**Exercise brief**.
Please transcribe exactly, and only, the lines of the data below between the line holding "C108: 68pF (GND, SIG8) -> 22pF (GND, SIG8)" and the line holding "R7: 1.5k (N3, N6) -> 100 (N3, N6)", inclusive.

(Records from a data source)
-- Opening Marker --
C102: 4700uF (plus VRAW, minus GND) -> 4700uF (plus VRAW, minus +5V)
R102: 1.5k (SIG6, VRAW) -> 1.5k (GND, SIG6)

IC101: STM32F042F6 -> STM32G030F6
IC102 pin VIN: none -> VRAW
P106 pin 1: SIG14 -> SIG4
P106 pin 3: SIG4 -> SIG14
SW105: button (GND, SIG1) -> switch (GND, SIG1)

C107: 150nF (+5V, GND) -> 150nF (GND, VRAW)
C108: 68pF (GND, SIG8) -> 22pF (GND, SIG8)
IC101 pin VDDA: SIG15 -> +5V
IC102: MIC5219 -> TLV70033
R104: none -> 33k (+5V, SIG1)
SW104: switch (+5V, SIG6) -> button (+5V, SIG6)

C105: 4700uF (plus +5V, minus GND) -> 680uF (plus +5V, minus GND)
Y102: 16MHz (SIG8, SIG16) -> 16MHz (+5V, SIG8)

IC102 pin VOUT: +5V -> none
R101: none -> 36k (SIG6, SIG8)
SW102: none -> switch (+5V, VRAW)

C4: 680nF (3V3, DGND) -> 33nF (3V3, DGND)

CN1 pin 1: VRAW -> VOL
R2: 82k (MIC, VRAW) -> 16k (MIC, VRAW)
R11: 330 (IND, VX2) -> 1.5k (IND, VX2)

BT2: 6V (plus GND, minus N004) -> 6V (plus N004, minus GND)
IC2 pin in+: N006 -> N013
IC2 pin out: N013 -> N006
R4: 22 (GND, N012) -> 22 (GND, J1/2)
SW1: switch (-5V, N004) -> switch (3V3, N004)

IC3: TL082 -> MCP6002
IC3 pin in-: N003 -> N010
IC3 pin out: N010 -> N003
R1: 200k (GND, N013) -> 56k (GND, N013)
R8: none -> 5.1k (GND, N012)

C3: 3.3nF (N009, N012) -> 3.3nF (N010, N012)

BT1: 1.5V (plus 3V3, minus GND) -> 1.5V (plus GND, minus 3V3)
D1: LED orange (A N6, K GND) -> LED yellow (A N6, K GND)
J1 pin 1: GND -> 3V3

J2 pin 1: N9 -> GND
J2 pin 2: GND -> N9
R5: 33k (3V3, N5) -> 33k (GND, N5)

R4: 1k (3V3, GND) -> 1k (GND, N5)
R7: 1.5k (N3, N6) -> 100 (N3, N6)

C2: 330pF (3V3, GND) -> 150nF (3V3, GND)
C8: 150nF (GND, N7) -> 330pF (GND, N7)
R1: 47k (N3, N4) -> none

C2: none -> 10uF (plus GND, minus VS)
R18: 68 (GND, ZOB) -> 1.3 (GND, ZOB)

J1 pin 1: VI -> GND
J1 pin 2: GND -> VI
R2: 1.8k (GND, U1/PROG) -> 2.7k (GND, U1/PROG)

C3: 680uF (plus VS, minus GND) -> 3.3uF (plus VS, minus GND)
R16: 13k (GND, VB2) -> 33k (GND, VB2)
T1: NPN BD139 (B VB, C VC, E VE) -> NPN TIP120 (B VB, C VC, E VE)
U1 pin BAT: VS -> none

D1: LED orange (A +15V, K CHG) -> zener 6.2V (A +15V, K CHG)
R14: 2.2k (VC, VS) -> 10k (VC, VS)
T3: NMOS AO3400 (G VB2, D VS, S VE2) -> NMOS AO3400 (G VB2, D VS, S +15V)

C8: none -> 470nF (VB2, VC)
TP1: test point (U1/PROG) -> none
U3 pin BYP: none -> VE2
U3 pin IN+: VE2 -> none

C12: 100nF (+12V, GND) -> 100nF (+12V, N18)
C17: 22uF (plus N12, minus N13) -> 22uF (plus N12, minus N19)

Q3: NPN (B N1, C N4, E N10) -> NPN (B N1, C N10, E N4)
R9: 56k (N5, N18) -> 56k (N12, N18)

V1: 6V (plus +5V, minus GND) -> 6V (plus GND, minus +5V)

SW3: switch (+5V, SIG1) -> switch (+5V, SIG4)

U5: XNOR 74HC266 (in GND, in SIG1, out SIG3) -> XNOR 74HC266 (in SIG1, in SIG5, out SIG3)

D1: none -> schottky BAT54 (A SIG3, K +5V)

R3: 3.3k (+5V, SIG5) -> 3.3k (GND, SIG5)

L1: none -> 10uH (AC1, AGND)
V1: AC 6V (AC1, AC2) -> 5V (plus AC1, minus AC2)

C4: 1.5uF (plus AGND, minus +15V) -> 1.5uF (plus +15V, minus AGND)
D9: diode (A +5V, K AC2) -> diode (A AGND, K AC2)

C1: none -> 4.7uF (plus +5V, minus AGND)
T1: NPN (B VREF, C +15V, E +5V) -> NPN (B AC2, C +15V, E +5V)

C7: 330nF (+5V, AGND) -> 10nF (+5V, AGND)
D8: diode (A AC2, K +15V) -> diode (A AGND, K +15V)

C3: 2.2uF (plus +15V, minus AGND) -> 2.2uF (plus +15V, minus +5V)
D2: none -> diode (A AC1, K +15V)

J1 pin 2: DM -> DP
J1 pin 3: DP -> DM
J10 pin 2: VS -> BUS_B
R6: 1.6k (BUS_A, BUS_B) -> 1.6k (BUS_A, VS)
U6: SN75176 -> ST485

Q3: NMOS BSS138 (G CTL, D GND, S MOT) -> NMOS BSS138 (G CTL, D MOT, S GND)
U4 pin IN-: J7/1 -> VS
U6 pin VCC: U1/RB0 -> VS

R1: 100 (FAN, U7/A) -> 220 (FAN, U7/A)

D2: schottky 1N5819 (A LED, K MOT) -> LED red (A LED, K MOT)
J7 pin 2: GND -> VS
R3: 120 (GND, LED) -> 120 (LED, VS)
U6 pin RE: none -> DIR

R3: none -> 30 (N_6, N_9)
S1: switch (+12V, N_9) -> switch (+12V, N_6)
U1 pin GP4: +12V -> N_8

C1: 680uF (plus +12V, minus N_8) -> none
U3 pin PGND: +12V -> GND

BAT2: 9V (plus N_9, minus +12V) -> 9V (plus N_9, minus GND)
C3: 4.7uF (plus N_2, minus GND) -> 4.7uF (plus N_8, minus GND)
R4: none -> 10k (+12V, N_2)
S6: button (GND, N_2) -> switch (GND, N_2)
-- Closing Marker --
**Solution to the problem**.
C108: 68pF (GND, SIG8) -> 22pF (GND, SIG8)
IC101 pin VDDA: SIG15 -> +5V
IC102: MIC5219 -> TLV70033
R104: none -> 33k (+5V, SIG1)
SW104: switch (+5V, SIG6) -> button (+5V, SIG6)

C105: 4700uF (plus +5V, minus GND) -> 680uF (plus +5V, minus GND)
Y102: 16MHz (SIG8, SIG16) -> 16MHz (+5V, SIG8)

IC102 pin VOUT: +5V -> none
R101: none -> 36k (SIG6, SIG8)
SW102: none -> switch (+5V, VRAW)

C4: 680nF (3V3, DGND) -> 33nF (3V3, DGND)

CN1 pin 1: VRAW -> VOL
R2: 82k (MIC, VRAW) -> 16k (MIC, VRAW)
R11: 330 (IND, VX2) -> 1.5k (IND, VX2)

BT2: 6V (plus GND, minus N004) -> 6V (plus N004, minus GND)
IC2 pin in+: N006 -> N013
IC2 pin out: N013 -> N006
R4: 22 (GND, N012) -> 22 (GND, J1/2)
SW1: switch (-5V, N004) -> switch (3V3, N004)

IC3: TL082 -> MCP6002
IC3 pin in-: N003 -> N010
IC3 pin out: N010 -> N003
R1: 200k (GND, N013) -> 56k (GND, N013)
R8: none -> 5.1k (GND, N012)

C3: 3.3nF (N009, N012) -> 3.3nF (N010, N012)

BT1: 1.5V (plus 3V3, minus GND) -> 1.5V (plus GND, minus 3V3)
D1: LED orange (A N6, K GND) -> LED yellow (A N6, K GND)
J1 pin 1: GND -> 3V3

J2 pin 1: N9 -> GND
J2 pin 2: GND -> N9
R5: 33k (3V3, N5) -> 33k (GND, N5)

R4: 1k (3V3, GND) -> 1k (GND, N5)
R7: 1.5k (N3, N6) -> 100 (N3, N6)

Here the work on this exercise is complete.